- _Task directions_: Reproduce, exactly, the lines of the material below from the line containing "green brick E5 level 2 -> none" through the line containing "yellow brick K11", with both end lines included and nothing else.

- _Records shown_:
—————
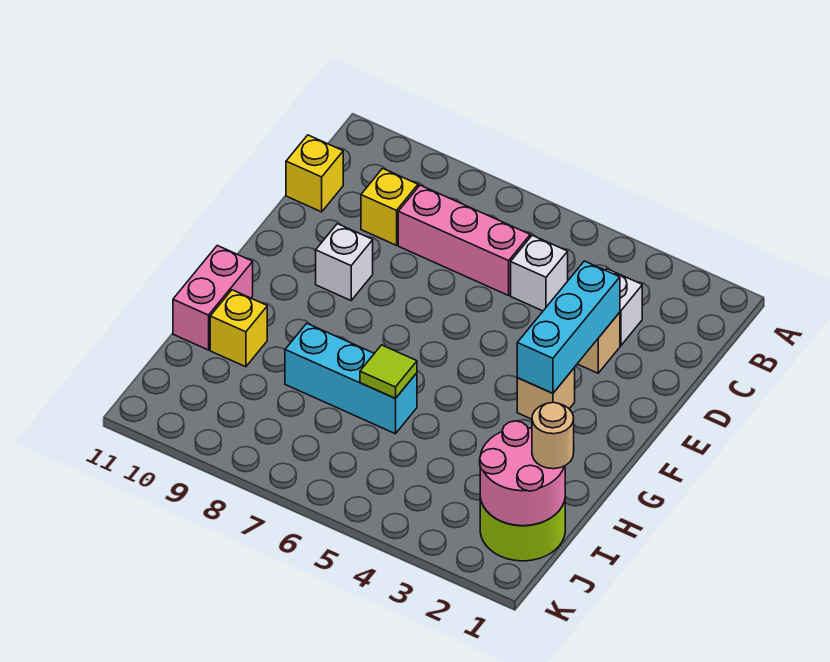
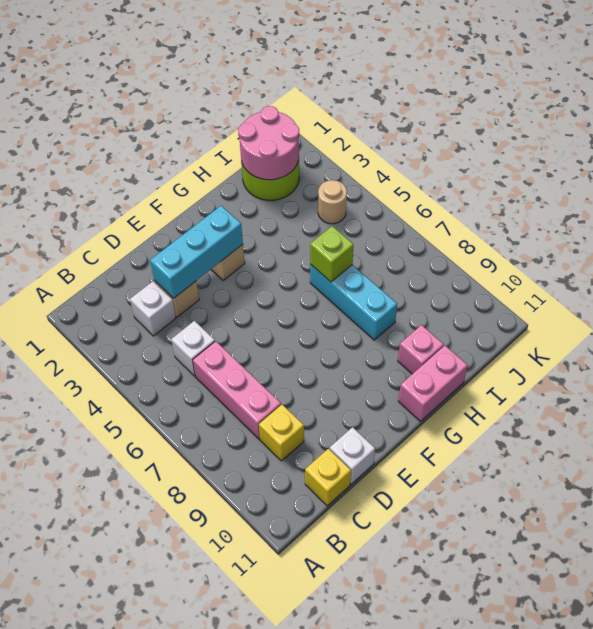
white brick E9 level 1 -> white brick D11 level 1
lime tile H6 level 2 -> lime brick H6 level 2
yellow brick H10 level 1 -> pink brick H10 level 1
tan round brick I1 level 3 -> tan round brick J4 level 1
—————
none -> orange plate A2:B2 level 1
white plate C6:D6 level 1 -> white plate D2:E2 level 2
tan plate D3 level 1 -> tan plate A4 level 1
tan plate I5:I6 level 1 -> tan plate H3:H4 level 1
—————
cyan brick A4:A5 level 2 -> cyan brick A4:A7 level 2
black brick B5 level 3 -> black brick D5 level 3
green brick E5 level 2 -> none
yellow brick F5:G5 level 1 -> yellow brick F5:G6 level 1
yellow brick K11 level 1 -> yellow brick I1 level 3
—————
- _Expected output_:
green brick E5 level 2 -> none
yellow brick F5:G5 level 1 -> yellow brick F5:G6 level 1
yellow brick K11 level 1 -> yellow brick I1 level 3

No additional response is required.